--- PROVIDED RECORDS ---

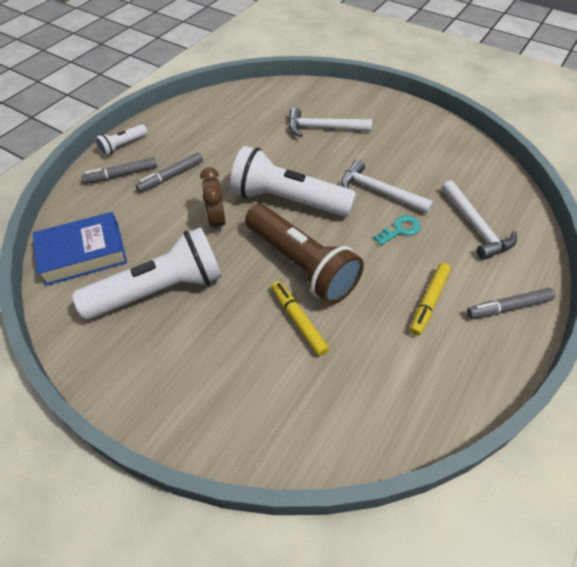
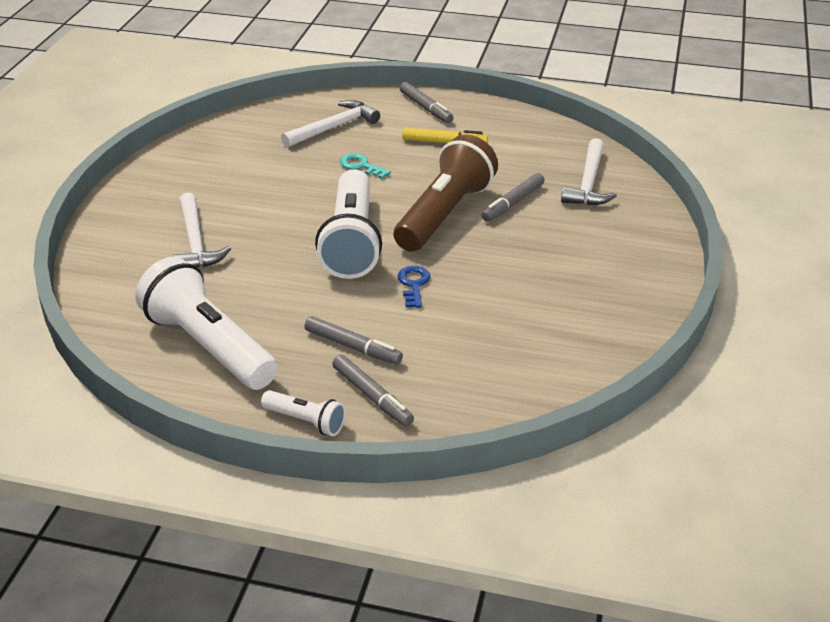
camera: 110 degrees left, 15 degrees down
blue book [33,212,127,286] -> none
white flashlight [72,227,222,319] -> white flashlight moved to [135,257,278,390]
brown clock [200,167,226,233] -> blue key [397,266,430,308]
yellow marker [271,281,329,356] -> grey marker [481,173,545,222]
white hammer [341,160,433,214] -> white hammer moved to [561,138,617,205]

---

:: EXERCISE DIRECTIONS ::
Copy out the entries exactly as they stand, omitting the images.

:: PROBLEM SOLUTION ::
camera: 110 degrees left, 15 degrees down
blue book [33,212,127,286] -> none
white flashlight [72,227,222,319] -> white flashlight moved to [135,257,278,390]
brown clock [200,167,226,233] -> blue key [397,266,430,308]
yellow marker [271,281,329,356] -> grey marker [481,173,545,222]
white hammer [341,160,433,214] -> white hammer moved to [561,138,617,205]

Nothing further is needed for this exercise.